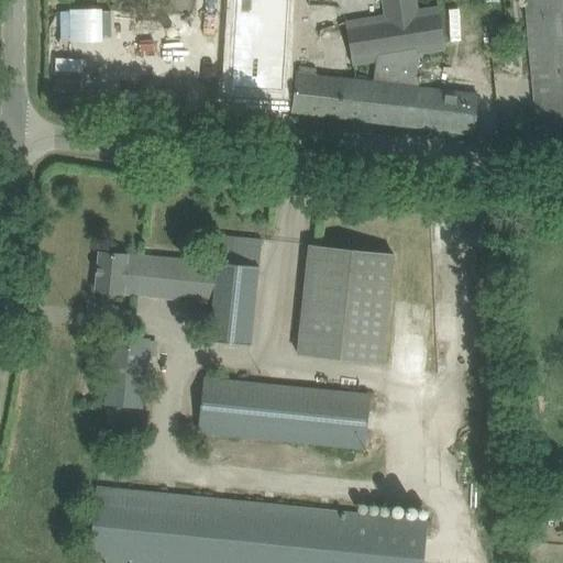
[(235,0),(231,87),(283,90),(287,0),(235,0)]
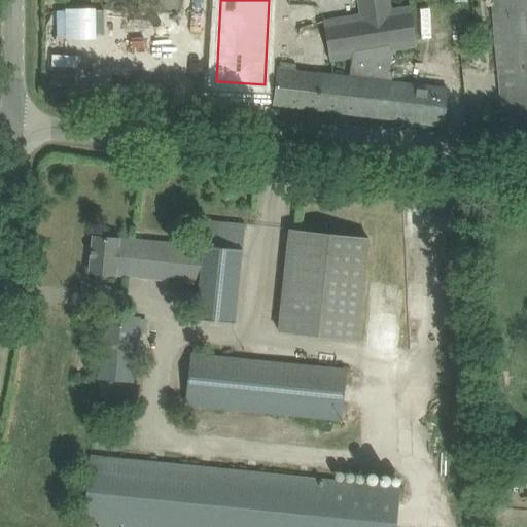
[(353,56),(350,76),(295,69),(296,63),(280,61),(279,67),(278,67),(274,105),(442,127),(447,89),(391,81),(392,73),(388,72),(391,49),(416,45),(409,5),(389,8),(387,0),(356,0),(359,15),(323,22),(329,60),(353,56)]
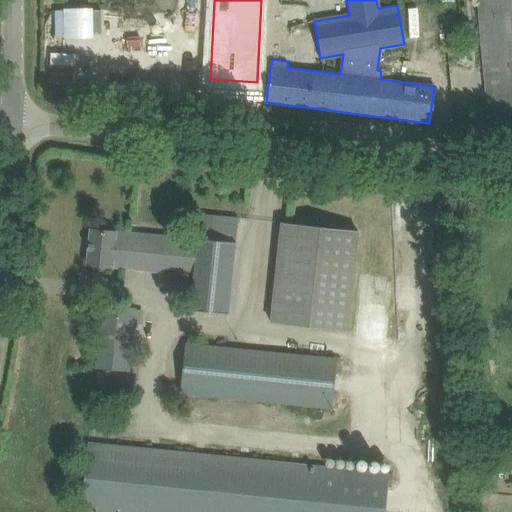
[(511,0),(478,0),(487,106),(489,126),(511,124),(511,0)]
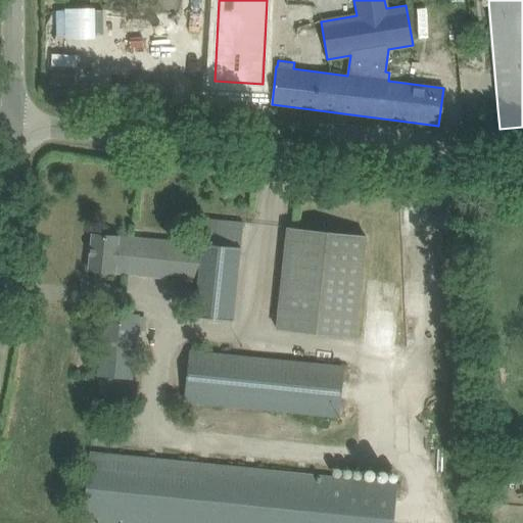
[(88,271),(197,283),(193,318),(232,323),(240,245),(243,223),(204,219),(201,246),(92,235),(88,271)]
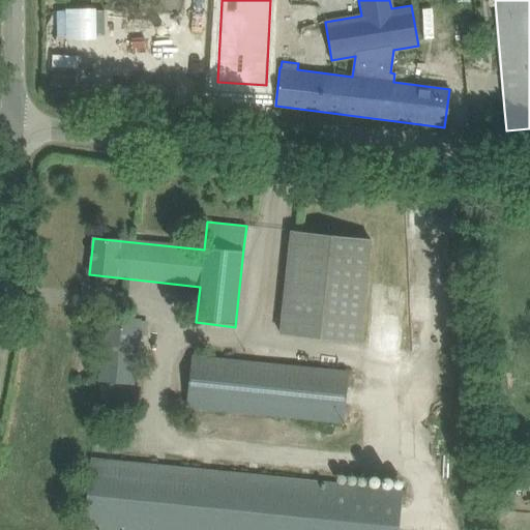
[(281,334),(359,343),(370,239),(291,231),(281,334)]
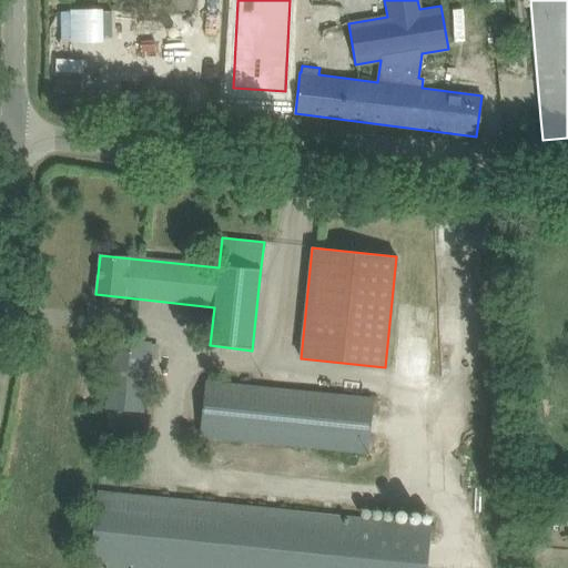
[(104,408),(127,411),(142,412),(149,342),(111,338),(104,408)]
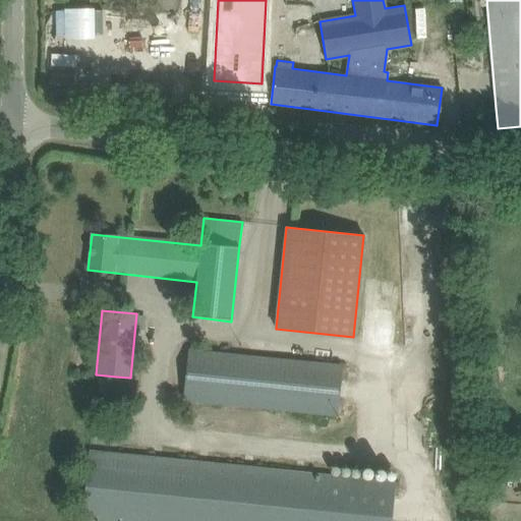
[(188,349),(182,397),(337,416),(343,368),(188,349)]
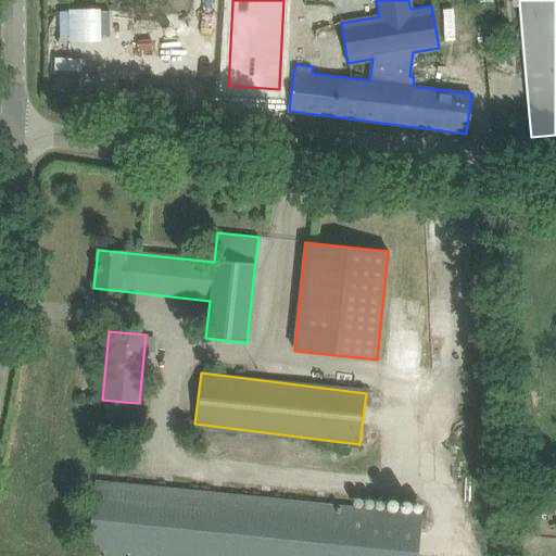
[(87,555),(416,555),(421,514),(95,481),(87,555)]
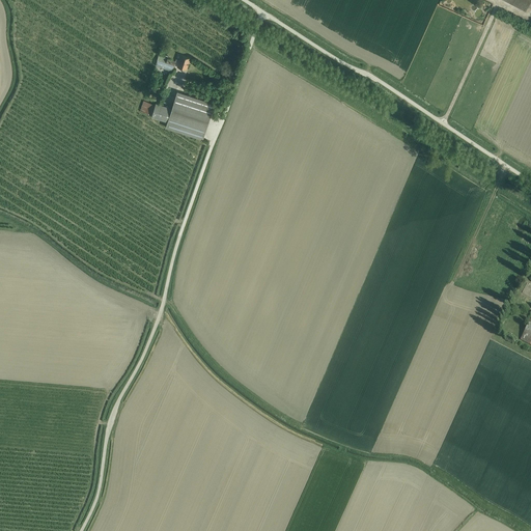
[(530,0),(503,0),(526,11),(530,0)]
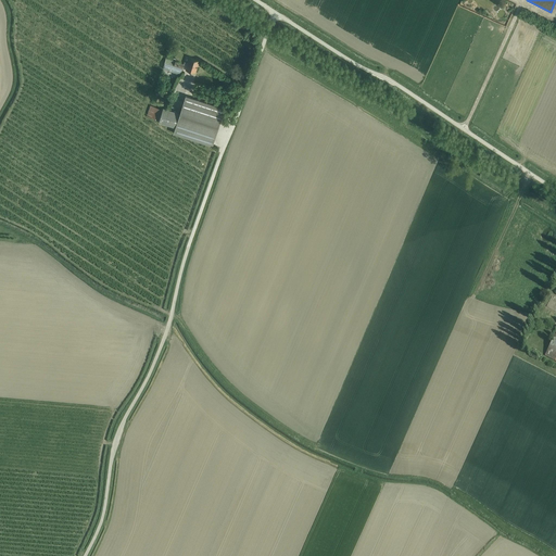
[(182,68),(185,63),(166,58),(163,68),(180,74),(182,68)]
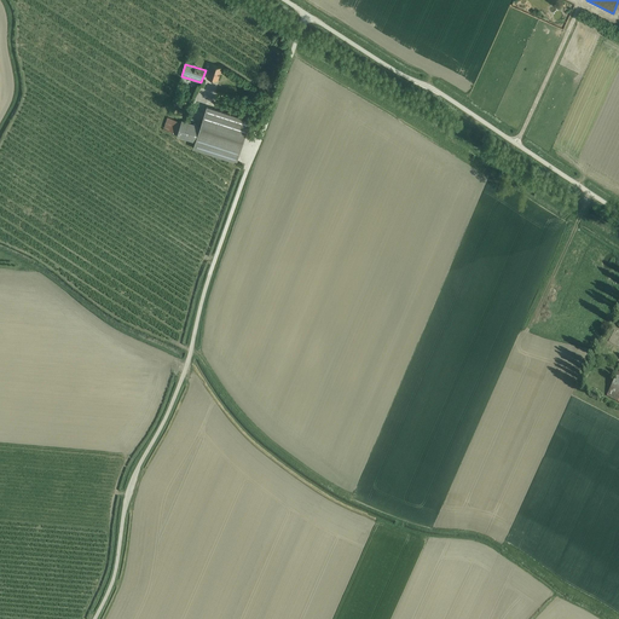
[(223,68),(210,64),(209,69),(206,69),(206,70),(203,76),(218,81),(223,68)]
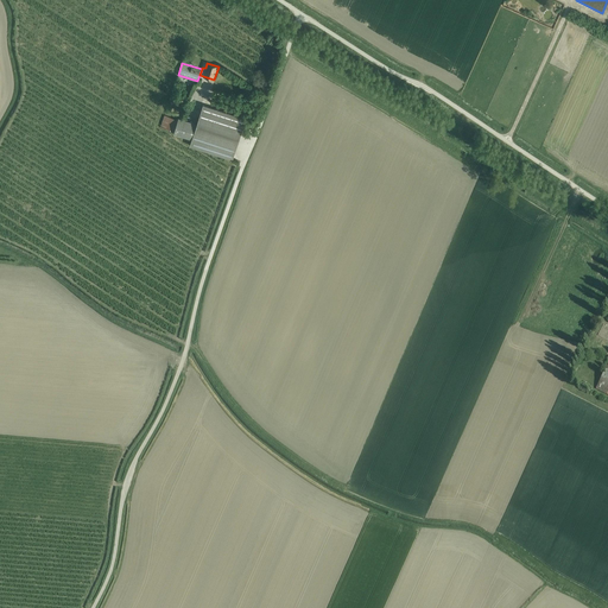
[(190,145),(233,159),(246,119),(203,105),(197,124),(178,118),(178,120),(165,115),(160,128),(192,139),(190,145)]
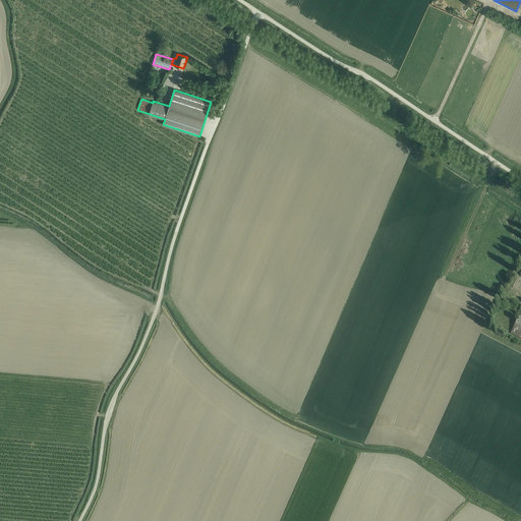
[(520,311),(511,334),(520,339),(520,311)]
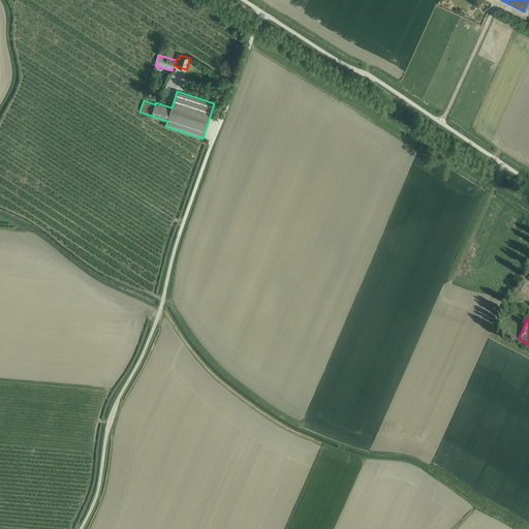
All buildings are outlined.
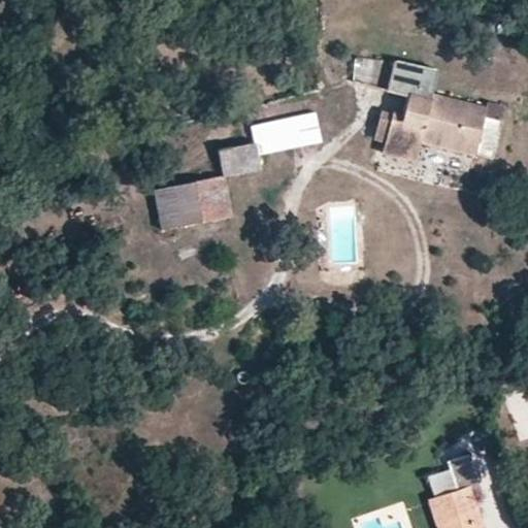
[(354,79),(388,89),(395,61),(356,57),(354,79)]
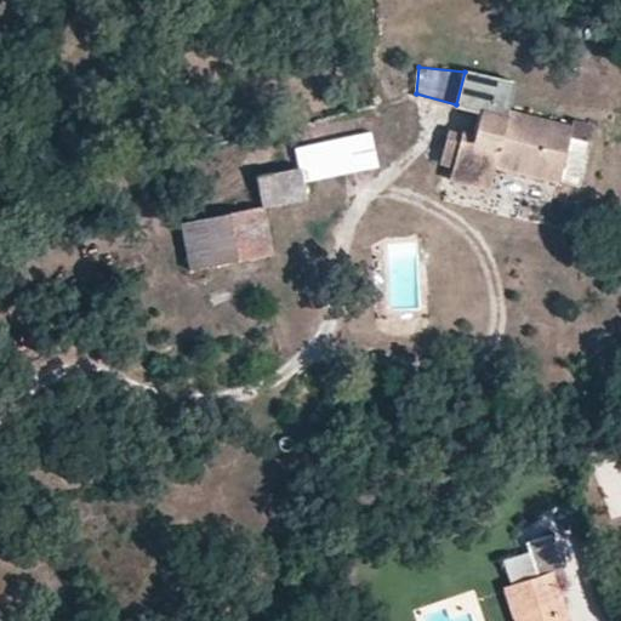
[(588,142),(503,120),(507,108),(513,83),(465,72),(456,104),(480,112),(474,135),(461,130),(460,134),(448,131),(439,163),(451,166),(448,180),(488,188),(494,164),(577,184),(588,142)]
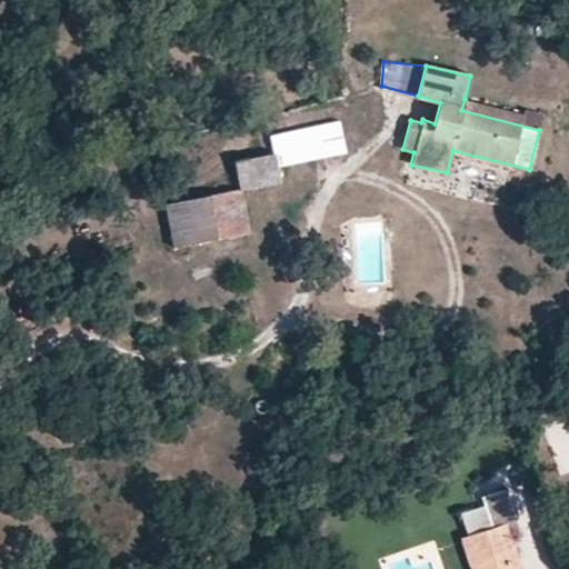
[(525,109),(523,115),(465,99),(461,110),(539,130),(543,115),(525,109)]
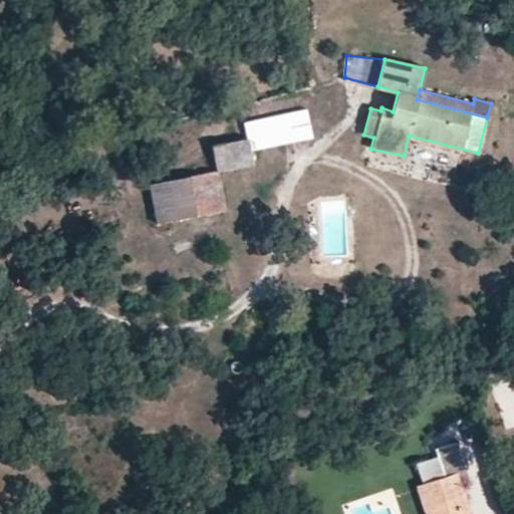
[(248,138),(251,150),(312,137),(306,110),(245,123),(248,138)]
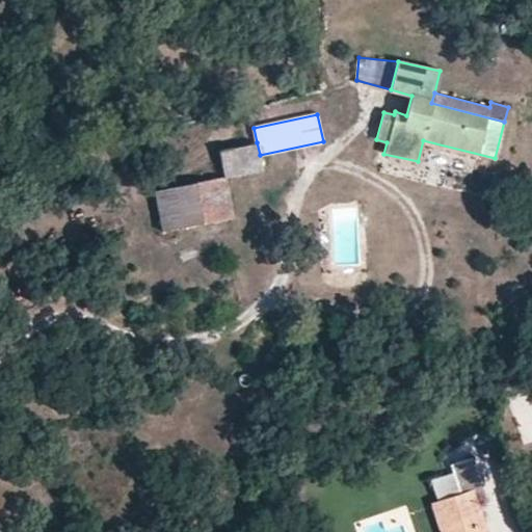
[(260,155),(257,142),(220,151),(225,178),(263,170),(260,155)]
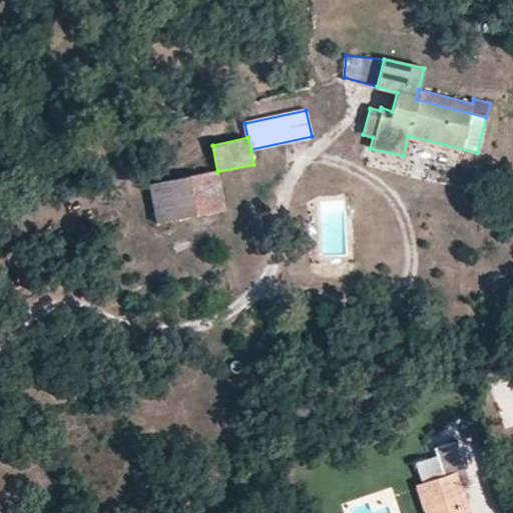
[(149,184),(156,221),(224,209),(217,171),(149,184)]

◆ ◆ ◆

*Problem details:* Restate the material above word for word, dropping the pictures.

*Task output:*
[(235,0),(231,87),(283,90),(287,0),(235,0)]
[(353,56),(350,76),(295,69),(296,63),(280,61),(279,67),(278,67),(274,105),(442,127),(447,89),(391,81),(392,73),(388,72),(391,49),(416,45),(409,5),(389,8),(387,0),(356,0),(359,15),(323,22),(329,60),(353,56)]
[(511,0),(478,0),(487,106),(489,126),(511,124),(511,0)]
[(88,271),(197,283),(193,318),(232,323),(240,245),(243,223),(204,219),(201,246),(92,235),(88,271)]
[(281,334),(359,343),(370,239),(291,231),(281,334)]
[(104,408),(127,411),(142,412),(149,342),(111,338),(104,408)]
[(188,349),(182,397),(337,416),(343,368),(188,349)]
[(87,555),(416,555),(421,514),(95,481),(87,555)]
[(530,0),(503,0),(526,11),(530,0)]
[(182,68),(185,63),(166,58),(163,68),(180,74),(182,68)]
[(223,68),(210,64),(209,69),(206,69),(206,70),(203,76),(218,81),(223,68)]
[(190,145),(233,159),(246,119),(203,105),(197,124),(178,118),(178,120),(165,115),(160,128),(192,139),(190,145)]
[(520,311),(511,334),(520,339),(520,311)]
All buildings are outlined.
[(354,79),(388,89),(395,61),(356,57),(354,79)]
[(588,142),(503,120),(507,108),(513,83),(465,72),(456,104),(480,112),(474,135),(461,130),(460,134),(448,131),(439,163),(451,166),(448,180),(488,188),(494,164),(577,184),(588,142)]
[(525,109),(523,115),(465,99),(461,110),(539,130),(543,115),(525,109)]
[(248,138),(251,150),(312,137),(306,110),(245,123),(248,138)]
[(260,155),(257,142),(220,151),(225,178),(263,170),(260,155)]
[(149,184),(156,221),(224,209),(217,171),(149,184)]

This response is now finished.